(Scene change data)
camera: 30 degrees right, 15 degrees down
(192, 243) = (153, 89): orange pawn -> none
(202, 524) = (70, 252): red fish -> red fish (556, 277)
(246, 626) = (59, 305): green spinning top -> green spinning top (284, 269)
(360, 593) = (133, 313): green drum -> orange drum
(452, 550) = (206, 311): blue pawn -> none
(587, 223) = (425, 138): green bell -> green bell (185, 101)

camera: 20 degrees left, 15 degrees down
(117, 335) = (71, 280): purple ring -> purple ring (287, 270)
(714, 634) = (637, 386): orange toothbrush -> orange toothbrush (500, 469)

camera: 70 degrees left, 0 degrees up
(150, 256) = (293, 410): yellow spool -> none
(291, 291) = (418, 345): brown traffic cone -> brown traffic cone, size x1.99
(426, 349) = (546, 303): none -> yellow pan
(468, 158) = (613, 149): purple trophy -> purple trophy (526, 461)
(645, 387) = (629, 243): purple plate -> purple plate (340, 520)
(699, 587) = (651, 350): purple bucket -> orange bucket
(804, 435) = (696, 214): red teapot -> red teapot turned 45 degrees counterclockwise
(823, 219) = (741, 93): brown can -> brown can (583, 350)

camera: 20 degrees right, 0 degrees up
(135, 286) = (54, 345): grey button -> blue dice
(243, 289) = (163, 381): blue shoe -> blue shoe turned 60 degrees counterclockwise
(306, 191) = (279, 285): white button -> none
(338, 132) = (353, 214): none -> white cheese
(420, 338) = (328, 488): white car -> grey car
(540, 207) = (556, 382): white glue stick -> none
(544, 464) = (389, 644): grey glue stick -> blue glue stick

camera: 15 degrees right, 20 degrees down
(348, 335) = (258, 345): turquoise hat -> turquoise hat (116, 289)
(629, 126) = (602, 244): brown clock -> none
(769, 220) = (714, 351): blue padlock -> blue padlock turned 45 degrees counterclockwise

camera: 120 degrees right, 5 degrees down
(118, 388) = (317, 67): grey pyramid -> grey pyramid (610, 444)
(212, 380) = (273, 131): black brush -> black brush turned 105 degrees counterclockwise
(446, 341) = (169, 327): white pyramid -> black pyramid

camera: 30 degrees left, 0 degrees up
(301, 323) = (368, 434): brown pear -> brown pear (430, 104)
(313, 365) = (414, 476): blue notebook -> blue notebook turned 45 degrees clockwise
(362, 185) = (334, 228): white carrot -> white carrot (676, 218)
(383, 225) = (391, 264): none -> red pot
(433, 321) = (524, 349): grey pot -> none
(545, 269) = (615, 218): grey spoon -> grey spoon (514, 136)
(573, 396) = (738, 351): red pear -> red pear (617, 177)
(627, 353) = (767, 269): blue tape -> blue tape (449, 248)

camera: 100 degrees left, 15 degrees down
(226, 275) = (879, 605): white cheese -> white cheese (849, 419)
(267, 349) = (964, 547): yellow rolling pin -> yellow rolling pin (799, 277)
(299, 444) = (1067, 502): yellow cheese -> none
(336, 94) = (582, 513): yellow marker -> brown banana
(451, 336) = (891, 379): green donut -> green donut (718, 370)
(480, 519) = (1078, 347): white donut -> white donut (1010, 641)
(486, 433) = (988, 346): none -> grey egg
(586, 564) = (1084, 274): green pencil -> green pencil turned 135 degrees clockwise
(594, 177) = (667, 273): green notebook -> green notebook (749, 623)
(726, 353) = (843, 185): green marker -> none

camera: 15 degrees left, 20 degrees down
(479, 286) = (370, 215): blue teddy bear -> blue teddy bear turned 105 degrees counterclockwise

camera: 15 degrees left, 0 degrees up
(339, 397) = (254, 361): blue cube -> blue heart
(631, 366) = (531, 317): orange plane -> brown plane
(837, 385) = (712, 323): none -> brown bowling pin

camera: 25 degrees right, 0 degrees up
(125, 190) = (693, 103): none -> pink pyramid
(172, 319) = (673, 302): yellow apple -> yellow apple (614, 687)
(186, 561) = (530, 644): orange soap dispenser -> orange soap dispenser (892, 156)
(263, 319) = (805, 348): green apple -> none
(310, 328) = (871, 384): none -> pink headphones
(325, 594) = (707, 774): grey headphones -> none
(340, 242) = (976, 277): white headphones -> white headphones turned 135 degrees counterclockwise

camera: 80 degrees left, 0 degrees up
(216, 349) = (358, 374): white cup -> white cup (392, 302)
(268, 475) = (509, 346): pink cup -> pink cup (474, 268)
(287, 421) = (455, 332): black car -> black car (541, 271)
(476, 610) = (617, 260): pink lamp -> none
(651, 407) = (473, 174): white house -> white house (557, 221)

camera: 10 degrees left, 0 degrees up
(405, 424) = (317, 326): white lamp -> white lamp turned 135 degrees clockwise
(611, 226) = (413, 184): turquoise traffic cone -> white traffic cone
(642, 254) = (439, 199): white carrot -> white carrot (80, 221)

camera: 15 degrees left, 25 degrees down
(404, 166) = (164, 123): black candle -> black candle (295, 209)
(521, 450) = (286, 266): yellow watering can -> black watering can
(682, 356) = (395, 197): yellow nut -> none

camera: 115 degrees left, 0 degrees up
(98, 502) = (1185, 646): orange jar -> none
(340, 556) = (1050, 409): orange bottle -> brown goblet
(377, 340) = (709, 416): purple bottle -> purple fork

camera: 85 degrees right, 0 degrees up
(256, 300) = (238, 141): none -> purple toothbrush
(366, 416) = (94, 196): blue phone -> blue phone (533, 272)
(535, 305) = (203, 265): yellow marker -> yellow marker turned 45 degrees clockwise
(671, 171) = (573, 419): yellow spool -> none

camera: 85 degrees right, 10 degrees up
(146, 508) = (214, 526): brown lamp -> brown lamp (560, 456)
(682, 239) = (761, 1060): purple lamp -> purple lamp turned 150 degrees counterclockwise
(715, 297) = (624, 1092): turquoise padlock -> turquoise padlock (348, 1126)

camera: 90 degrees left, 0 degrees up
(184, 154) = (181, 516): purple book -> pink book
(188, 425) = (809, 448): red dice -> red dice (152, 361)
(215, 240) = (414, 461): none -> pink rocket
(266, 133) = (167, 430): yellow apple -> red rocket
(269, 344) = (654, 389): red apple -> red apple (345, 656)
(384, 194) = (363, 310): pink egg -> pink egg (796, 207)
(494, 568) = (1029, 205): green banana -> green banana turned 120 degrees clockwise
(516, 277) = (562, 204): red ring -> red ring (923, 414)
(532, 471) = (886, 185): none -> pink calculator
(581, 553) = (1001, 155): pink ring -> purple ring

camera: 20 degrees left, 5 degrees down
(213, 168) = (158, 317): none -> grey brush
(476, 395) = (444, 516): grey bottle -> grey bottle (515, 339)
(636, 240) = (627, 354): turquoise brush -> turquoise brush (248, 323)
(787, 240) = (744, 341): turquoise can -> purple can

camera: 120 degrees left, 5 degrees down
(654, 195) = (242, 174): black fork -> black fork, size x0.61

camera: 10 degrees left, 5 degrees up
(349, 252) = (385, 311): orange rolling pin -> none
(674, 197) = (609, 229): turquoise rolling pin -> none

→ WORK REQUEST
When the line with "(726, 353) = (843, 185): green marker -> none" is reached in the data above, begin copying, and stop after the line with "(186, 561) = (530, 644): orange"; copy each line exactly, both ends included.

→ EXERCISE OUTPUT
(726, 353) = (843, 185): green marker -> none

camera: 15 degrees left, 20 degrees down
(479, 286) = (370, 215): blue teddy bear -> blue teddy bear turned 105 degrees counterclockwise

camera: 15 degrees left, 0 degrees up
(339, 397) = (254, 361): blue cube -> blue heart
(631, 366) = (531, 317): orange plane -> brown plane
(837, 385) = (712, 323): none -> brown bowling pin

camera: 25 degrees right, 0 degrees up
(125, 190) = (693, 103): none -> pink pyramid
(172, 319) = (673, 302): yellow apple -> yellow apple (614, 687)
(186, 561) = (530, 644): orange soap dispenser -> orange soap dispenser (892, 156)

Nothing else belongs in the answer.